# PROBLEMA A RESOLVER:
Substitua "green leafy hillside" por "green grassy hillside" em todos os registros abaixo e reproduza-os sem nenhuma outra alteração, deixando as imagens de fora da resposta.

• • • • •

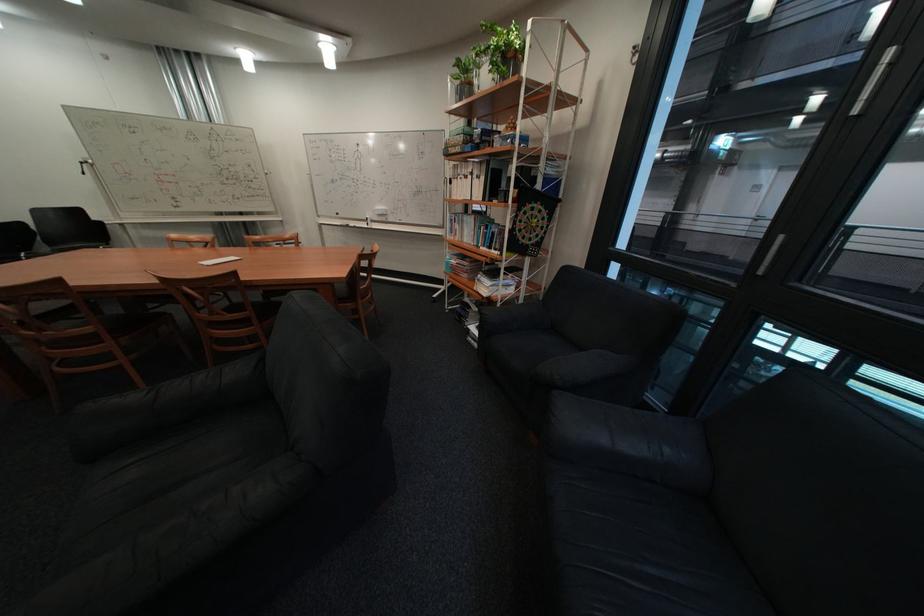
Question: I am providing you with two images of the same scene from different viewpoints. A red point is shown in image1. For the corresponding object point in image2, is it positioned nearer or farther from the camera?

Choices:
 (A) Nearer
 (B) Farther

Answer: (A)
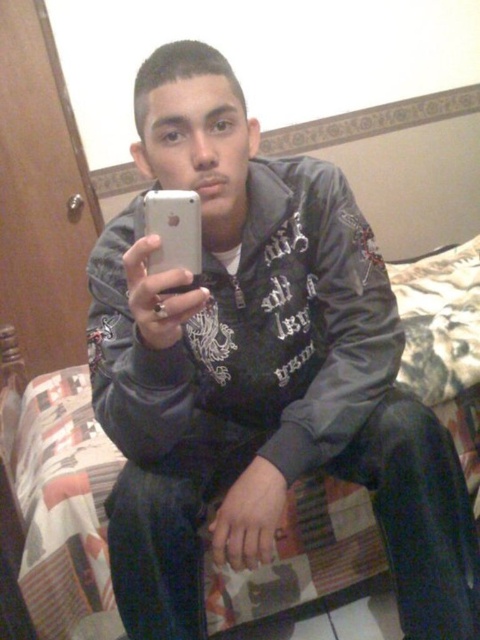
You are a photographer setting up a shoot in the room. You need to place a small tripod between the matte black leather jacket at center and the silver metallic phone at center. Based on their positions, which side of the phone should the tripod be placed on?

The matte black leather jacket at center is positioned on the right side of the silver metallic phone at center, so the tripod should be placed to the right of the silver metallic phone at center to be between them.

You are a fashion designer trying to identify the exact location of the matte black leather jacket in the image. The coordinates provided are in normalized image coordinates. Can you confirm if the point at coordinates point (252, 336) is indeed the center of the matte black leather jacket?

Yes, the point at coordinates point (252, 336) marks the center of the matte black leather jacket.

You are a photographer setting up for a closeup shot of the matte black leather jacket at center. The camera is currently positioned 30 inches away. Do you need to move closer or farther to ensure the jacket fills the frame properly?

The matte black leather jacket at center is 29.59 inches away from the camera. Since the camera is set at 30 inches, you should move slightly closer by 0.41 inches to align with the jacket distance for proper framing.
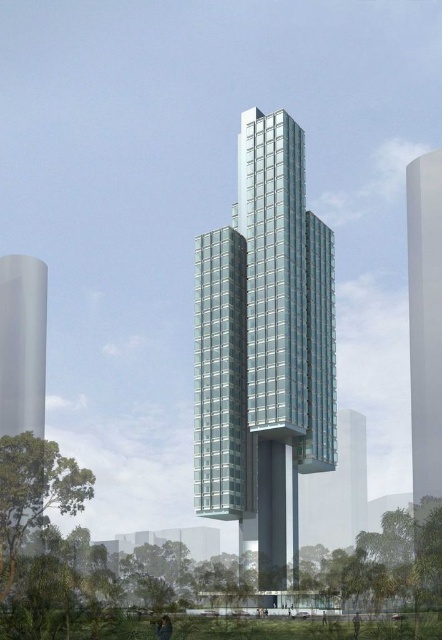
You are an architect designing a new city park between the white glossy tower at right and the transparent glass tower at left. Which tower should the park be closer to if you want it to be closer to the taller structure?

The park should be closer to the white glossy tower at right because it is taller than the transparent glass tower at left.

You are a drone operator trying to navigate between two points in the image. The first point is point (415, 195) and the second point is point (19, 378). Which point is closer to your camera?

Point (19, 378) is closer to the camera because it is less further than point (415, 195).

You are a city planner reviewing the architectural design. You need to determine which tower is the taller one between the clear glass tower at center and the white glossy tower at right. Based on the provided information, which one is taller?

The clear glass tower at center is taller than the white glossy tower at right according to the description.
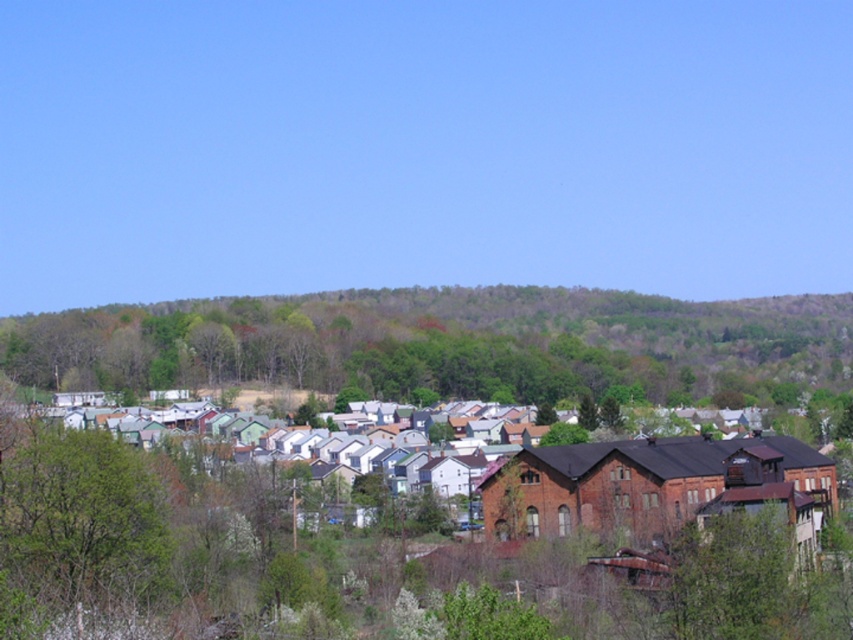
Which of these two, green leafy hillside at upper center or green leafy tree at lower left, stands taller?

Standing taller between the two is green leafy hillside at upper center.

Is green leafy hillside at upper center to the left of green leafy tree at lower left from the viewer's perspective?

Incorrect, green leafy hillside at upper center is not on the left side of green leafy tree at lower left.

I want to click on green leafy hillside at upper center, so click(434, 340).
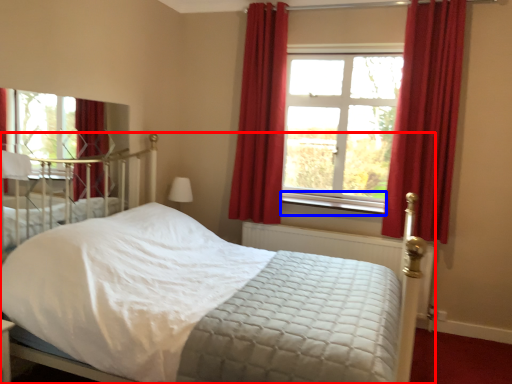
Question: Among these objects, which one is farthest to the camera, bed (highlighted by a red box) or window sill (highlighted by a blue box)?

Choices:
 (A) bed
 (B) window sill

Answer: (B)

• • • • •

# RESPOSTA A SEGUIR:
Question: I am providing you with two images of the same scene from different viewpoints. A red point is shown in image1. For the corresponding object point in image2, is it positioned nearer or farther from the camera?

Choices:
 (A) Nearer
 (B) Farther

Answer: (A)
You are a photographer setting up a shoot in the room. You need to place a small tripod between the matte black leather jacket at center and the silver metallic phone at center. Based on their positions, which side of the phone should the tripod be placed on?

The matte black leather jacket at center is positioned on the right side of the silver metallic phone at center, so the tripod should be placed to the right of the silver metallic phone at center to be between them.

You are a fashion designer trying to identify the exact location of the matte black leather jacket in the image. The coordinates provided are in normalized image coordinates. Can you confirm if the point at coordinates point (252, 336) is indeed the center of the matte black leather jacket?

Yes, the point at coordinates point (252, 336) marks the center of the matte black leather jacket.

You are a photographer setting up for a closeup shot of the matte black leather jacket at center. The camera is currently positioned 30 inches away. Do you need to move closer or farther to ensure the jacket fills the frame properly?

The matte black leather jacket at center is 29.59 inches away from the camera. Since the camera is set at 30 inches, you should move slightly closer by 0.41 inches to align with the jacket distance for proper framing.
You are an architect designing a new city park between the white glossy tower at right and the transparent glass tower at left. Which tower should the park be closer to if you want it to be closer to the taller structure?

The park should be closer to the white glossy tower at right because it is taller than the transparent glass tower at left.

You are a drone operator trying to navigate between two points in the image. The first point is point (415, 195) and the second point is point (19, 378). Which point is closer to your camera?

Point (19, 378) is closer to the camera because it is less further than point (415, 195).

You are a city planner reviewing the architectural design. You need to determine which tower is the taller one between the clear glass tower at center and the white glossy tower at right. Based on the provided information, which one is taller?

The clear glass tower at center is taller than the white glossy tower at right according to the description.
Which of these two, green grassy hillside at upper center or green leafy tree at lower left, stands taller?

Standing taller between the two is green grassy hillside at upper center.

Is green grassy hillside at upper center to the left of green leafy tree at lower left from the viewer's perspective?

Incorrect, green grassy hillside at upper center is not on the left side of green leafy tree at lower left.

I want to click on green grassy hillside at upper center, so click(434, 340).
Question: Among these objects, which one is farthest to the camera, bed (highlighted by a red box) or window sill (highlighted by a blue box)?

Choices:
 (A) bed
 (B) window sill

Answer: (B)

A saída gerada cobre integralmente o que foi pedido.